◆ **작성 과제**: 아래 줄들 가운데 "appoggiatura"라는 문자열이 들어 있는 줄을 모두 찾아 옮겨 적어 주세요. 대소문자는 구분합니다.
#### 데이터
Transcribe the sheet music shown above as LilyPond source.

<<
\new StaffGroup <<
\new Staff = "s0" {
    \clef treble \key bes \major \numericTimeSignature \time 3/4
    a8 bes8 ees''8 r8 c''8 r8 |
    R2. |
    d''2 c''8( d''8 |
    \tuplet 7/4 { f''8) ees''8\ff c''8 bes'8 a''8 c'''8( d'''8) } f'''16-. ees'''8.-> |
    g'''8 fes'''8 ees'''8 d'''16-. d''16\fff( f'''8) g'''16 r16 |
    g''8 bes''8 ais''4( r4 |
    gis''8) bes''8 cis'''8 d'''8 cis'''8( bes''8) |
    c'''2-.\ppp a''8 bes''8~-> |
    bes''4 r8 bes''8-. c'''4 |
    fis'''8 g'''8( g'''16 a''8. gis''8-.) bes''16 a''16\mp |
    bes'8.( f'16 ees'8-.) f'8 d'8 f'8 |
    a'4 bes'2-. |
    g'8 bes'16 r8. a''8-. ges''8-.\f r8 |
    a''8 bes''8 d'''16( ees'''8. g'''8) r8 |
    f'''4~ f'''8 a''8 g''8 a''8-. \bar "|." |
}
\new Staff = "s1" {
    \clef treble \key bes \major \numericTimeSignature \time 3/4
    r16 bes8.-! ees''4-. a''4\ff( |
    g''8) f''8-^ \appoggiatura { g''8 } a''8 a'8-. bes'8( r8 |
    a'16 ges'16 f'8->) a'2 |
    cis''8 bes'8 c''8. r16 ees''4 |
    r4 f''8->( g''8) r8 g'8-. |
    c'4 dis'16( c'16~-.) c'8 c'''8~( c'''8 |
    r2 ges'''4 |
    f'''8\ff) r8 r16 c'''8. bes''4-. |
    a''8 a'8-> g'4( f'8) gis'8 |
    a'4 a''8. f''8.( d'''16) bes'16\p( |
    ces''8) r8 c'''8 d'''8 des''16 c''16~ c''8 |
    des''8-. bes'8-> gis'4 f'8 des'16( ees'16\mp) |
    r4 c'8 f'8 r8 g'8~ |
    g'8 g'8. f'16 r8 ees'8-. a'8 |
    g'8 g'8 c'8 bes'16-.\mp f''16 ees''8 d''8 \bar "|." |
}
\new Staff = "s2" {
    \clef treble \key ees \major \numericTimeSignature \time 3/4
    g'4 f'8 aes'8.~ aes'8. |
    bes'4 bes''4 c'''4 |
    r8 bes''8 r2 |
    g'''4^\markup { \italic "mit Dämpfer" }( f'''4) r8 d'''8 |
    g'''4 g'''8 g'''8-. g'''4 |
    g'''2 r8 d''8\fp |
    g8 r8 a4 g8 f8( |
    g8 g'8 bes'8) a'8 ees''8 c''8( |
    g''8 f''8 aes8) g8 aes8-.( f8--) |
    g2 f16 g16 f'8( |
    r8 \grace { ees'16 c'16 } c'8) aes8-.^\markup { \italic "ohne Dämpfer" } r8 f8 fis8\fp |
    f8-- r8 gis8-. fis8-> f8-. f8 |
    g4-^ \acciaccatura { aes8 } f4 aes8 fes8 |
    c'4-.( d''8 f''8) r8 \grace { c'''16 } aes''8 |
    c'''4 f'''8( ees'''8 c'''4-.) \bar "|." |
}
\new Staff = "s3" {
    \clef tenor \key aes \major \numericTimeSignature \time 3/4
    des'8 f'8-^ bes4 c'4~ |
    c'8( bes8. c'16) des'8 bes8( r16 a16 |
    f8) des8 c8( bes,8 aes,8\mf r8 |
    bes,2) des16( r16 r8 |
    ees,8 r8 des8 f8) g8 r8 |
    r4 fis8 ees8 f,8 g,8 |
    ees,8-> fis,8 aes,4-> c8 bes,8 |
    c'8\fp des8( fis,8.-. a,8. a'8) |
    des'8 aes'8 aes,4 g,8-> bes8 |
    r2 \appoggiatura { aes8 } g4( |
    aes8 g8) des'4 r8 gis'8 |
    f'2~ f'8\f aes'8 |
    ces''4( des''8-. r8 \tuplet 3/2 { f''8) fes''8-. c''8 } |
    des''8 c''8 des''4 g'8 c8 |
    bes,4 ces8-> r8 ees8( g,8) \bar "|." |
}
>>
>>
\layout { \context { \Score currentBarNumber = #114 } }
########
◆ **문제 풀이**:
    g''8) f''8-^ \appoggiatura { g''8 } a''8 a'8-. bes'8( r8 |
    r2 \appoggiatura { aes8 } g4( |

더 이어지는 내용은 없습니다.